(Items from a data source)
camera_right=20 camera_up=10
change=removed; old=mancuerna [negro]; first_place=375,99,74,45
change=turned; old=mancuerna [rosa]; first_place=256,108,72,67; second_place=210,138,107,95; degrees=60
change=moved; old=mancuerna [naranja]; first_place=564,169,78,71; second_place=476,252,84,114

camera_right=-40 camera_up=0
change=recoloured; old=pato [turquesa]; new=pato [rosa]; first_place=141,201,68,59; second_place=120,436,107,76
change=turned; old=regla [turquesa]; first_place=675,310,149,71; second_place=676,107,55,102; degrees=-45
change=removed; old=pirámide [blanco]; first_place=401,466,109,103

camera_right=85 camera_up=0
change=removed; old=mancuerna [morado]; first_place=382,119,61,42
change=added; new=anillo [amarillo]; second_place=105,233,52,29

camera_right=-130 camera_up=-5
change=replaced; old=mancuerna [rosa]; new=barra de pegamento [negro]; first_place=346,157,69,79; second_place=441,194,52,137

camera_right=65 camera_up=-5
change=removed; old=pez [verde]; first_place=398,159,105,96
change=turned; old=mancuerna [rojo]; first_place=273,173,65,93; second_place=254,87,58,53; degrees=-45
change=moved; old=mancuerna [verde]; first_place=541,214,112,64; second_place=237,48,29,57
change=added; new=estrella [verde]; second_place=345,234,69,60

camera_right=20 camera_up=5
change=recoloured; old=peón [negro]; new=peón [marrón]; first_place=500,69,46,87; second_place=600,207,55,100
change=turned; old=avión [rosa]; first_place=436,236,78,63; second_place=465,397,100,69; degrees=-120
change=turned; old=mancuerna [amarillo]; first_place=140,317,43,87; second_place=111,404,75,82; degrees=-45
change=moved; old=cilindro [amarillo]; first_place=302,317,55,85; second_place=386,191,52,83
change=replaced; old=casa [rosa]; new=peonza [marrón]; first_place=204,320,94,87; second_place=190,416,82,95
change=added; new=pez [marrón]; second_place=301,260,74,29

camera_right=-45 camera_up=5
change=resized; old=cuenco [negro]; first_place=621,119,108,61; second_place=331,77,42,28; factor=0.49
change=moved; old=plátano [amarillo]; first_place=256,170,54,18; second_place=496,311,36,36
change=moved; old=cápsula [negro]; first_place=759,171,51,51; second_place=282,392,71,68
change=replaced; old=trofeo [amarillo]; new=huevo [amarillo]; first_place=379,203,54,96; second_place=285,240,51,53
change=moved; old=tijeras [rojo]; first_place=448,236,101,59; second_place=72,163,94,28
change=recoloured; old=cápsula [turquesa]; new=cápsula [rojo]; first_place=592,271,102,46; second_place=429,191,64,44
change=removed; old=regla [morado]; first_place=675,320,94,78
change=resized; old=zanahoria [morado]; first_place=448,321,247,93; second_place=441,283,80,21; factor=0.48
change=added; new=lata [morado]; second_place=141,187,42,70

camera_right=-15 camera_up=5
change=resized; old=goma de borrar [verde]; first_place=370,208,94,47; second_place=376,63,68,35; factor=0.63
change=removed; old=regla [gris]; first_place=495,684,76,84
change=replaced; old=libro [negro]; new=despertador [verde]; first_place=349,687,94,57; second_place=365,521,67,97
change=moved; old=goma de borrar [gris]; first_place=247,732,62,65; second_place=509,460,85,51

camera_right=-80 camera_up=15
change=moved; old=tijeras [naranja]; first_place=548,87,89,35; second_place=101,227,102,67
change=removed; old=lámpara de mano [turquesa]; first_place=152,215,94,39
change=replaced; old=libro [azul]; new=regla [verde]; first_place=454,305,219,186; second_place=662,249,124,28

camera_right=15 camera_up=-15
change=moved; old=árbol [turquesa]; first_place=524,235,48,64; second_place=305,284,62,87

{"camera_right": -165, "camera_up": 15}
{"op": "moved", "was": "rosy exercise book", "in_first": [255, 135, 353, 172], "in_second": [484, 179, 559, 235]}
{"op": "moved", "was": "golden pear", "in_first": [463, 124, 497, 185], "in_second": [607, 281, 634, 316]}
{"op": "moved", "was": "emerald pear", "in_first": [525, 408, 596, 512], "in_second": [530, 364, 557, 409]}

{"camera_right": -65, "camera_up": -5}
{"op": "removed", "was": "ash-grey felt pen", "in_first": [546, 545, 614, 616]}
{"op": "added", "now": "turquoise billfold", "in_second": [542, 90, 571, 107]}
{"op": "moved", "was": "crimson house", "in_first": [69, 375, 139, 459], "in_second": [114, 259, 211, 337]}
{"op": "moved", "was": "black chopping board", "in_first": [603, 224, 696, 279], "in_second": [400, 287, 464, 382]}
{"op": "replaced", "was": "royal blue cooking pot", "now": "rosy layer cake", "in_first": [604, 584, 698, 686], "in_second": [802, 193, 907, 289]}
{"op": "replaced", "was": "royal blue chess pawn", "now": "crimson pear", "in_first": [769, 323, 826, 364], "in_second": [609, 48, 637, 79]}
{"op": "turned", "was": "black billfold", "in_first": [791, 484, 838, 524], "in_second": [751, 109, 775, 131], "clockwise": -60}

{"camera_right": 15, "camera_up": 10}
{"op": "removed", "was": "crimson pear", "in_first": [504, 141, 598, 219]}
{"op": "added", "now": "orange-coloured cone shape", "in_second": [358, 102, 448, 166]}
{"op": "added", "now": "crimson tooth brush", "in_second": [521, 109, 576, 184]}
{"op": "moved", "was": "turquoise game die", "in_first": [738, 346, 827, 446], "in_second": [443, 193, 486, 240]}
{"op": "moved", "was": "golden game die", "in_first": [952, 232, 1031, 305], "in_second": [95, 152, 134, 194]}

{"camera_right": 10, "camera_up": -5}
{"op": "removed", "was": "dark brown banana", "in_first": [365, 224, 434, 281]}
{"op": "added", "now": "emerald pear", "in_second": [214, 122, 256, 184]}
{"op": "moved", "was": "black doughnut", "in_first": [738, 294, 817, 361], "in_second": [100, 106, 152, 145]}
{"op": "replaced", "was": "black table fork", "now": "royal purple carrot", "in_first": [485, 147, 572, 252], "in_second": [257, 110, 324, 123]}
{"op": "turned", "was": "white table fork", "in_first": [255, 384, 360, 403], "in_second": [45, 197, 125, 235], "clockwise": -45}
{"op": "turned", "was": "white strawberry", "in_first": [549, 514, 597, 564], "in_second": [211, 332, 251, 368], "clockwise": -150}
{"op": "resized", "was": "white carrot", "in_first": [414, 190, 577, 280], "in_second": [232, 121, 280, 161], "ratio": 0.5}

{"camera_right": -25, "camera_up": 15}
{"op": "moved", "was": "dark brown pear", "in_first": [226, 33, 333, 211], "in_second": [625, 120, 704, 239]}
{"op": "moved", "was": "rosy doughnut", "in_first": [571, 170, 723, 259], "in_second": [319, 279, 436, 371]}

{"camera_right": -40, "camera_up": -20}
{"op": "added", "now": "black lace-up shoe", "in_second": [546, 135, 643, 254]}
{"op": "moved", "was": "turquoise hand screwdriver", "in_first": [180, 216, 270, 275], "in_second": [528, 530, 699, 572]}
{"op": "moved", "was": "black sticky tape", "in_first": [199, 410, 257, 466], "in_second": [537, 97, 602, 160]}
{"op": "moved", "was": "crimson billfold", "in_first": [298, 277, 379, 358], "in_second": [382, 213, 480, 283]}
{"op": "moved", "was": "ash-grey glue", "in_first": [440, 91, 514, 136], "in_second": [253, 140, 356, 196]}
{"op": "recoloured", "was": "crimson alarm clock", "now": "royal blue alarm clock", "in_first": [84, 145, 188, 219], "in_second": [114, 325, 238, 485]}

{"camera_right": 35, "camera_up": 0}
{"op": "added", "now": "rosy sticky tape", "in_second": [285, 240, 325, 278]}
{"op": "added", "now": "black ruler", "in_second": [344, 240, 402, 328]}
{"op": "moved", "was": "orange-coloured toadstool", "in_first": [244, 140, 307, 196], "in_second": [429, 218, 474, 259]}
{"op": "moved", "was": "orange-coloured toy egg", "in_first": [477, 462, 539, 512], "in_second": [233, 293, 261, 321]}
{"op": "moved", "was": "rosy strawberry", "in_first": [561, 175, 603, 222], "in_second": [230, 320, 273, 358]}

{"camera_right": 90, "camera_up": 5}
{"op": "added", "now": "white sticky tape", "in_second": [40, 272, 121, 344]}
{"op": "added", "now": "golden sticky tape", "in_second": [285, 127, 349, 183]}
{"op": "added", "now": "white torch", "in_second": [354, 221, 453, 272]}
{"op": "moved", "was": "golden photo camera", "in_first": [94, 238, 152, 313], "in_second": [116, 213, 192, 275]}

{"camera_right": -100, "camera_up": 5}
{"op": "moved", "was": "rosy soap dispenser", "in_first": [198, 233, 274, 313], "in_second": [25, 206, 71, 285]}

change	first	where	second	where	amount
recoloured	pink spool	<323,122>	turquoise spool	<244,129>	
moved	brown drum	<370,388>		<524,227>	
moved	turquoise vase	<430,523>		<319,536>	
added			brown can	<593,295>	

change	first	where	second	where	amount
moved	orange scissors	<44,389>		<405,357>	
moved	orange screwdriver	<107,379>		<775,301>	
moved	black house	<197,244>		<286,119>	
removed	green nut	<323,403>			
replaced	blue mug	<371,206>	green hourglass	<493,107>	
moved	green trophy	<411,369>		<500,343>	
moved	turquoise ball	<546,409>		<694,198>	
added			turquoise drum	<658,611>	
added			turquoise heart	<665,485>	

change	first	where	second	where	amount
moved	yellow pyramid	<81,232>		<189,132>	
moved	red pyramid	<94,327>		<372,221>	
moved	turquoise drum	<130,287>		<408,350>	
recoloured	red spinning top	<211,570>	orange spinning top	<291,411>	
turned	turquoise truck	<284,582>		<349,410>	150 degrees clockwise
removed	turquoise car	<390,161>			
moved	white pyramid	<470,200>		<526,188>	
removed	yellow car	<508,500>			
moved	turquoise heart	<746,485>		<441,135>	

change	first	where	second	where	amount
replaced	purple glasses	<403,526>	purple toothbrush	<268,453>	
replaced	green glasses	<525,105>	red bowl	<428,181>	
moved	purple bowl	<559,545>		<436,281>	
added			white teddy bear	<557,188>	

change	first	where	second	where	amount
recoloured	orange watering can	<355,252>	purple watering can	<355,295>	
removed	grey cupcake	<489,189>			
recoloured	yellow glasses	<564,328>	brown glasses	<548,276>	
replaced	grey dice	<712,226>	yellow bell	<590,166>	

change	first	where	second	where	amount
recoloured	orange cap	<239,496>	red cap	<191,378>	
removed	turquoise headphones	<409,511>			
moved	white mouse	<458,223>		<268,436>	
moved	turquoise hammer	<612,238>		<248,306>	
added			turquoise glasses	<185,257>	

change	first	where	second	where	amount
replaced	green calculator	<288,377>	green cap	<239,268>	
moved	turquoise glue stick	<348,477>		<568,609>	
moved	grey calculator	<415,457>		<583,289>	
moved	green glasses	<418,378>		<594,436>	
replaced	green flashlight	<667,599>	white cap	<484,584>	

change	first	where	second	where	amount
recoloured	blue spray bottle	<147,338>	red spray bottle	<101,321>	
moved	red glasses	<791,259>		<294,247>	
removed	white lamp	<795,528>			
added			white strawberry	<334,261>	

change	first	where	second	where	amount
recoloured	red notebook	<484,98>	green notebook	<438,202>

→ Instructions to follow
Begin at the top of the records above and quote each line exactly, ending with the line that contains "camera_right=85 camera_up=0".

→ Completed task
camera_right=20 camera_up=10
change=removed; old=mancuerna [negro]; first_place=375,99,74,45
change=turned; old=mancuerna [rosa]; first_place=256,108,72,67; second_place=210,138,107,95; degrees=60
change=moved; old=mancuerna [naranja]; first_place=564,169,78,71; second_place=476,252,84,114

camera_right=-40 camera_up=0
change=recoloured; old=pato [turquesa]; new=pato [rosa]; first_place=141,201,68,59; second_place=120,436,107,76
change=turned; old=regla [turquesa]; first_place=675,310,149,71; second_place=676,107,55,102; degrees=-45
change=removed; old=pirámide [blanco]; first_place=401,466,109,103

camera_right=85 camera_up=0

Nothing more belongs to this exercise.